• **Your assignment**: If a line of the data contains the word "schottky", it is counted; report how many such lines there are and nothing else.

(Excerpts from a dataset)
☆ ☆ ☆ ☆

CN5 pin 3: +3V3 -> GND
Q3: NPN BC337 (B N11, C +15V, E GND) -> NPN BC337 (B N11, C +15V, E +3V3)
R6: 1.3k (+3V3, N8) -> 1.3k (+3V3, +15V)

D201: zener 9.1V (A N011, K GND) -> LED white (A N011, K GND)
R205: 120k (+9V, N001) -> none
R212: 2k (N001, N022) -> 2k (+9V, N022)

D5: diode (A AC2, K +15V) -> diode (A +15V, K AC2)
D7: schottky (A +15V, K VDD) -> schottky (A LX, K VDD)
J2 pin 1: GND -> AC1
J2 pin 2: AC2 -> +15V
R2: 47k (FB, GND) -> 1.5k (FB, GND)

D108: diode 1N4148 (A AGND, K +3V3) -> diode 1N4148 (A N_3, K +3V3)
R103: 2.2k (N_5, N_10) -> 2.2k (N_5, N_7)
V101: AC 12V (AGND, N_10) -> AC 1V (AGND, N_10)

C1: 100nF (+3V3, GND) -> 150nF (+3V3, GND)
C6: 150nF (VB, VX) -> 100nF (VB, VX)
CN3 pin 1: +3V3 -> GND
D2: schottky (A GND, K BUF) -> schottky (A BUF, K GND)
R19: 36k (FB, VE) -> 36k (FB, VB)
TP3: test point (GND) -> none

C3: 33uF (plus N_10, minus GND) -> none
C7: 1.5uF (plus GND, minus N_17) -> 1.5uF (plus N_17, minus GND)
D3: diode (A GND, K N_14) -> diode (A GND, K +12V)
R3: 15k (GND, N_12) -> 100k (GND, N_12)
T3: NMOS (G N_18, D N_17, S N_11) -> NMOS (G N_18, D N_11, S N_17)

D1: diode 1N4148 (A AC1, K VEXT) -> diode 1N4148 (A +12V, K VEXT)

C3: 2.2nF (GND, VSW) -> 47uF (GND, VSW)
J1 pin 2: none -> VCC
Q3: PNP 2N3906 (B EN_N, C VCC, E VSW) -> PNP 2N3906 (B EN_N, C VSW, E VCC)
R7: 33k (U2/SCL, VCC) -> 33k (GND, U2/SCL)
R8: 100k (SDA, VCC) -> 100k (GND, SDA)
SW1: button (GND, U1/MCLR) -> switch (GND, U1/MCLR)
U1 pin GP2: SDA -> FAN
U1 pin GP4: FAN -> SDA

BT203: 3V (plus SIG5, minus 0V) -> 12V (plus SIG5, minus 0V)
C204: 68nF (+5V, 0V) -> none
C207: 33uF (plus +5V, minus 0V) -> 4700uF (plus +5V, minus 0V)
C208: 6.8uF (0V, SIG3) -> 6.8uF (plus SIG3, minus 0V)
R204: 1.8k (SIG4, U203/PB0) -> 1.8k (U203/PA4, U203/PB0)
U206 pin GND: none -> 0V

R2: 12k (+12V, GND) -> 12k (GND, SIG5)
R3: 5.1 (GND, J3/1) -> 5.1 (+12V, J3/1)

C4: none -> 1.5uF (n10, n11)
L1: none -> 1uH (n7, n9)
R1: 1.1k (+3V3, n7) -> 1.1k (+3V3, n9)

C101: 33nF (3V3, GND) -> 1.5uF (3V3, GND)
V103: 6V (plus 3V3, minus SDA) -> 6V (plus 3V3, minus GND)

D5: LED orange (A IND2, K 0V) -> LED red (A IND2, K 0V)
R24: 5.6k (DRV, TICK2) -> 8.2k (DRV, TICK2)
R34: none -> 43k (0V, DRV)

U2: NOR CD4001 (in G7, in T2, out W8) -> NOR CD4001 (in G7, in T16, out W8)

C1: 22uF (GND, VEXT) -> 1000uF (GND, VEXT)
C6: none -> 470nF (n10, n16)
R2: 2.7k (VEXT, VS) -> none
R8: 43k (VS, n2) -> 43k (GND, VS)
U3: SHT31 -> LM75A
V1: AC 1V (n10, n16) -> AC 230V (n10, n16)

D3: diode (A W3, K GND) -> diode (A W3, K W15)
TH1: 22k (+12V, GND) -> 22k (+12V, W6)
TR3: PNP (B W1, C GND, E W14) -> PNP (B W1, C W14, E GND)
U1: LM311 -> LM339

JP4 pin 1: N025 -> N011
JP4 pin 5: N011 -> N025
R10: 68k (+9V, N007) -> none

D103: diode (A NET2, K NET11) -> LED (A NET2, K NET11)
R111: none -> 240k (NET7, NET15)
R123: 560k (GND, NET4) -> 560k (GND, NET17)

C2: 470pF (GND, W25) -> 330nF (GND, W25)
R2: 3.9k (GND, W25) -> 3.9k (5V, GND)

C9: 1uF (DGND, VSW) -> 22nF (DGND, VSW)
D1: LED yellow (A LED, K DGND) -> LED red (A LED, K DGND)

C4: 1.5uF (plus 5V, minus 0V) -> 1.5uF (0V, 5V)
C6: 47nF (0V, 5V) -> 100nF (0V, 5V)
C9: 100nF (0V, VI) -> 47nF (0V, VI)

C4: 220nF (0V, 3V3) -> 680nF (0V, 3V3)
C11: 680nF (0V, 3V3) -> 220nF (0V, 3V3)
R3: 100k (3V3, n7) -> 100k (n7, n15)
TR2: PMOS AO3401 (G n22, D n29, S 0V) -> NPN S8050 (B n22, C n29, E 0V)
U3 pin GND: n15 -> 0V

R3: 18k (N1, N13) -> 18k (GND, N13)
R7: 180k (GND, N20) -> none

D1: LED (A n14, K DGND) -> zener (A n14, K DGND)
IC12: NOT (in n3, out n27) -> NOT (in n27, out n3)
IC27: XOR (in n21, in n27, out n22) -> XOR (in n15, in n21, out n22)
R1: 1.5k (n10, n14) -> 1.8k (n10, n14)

☆ ☆ ☆ ☆

• **Answer**: 2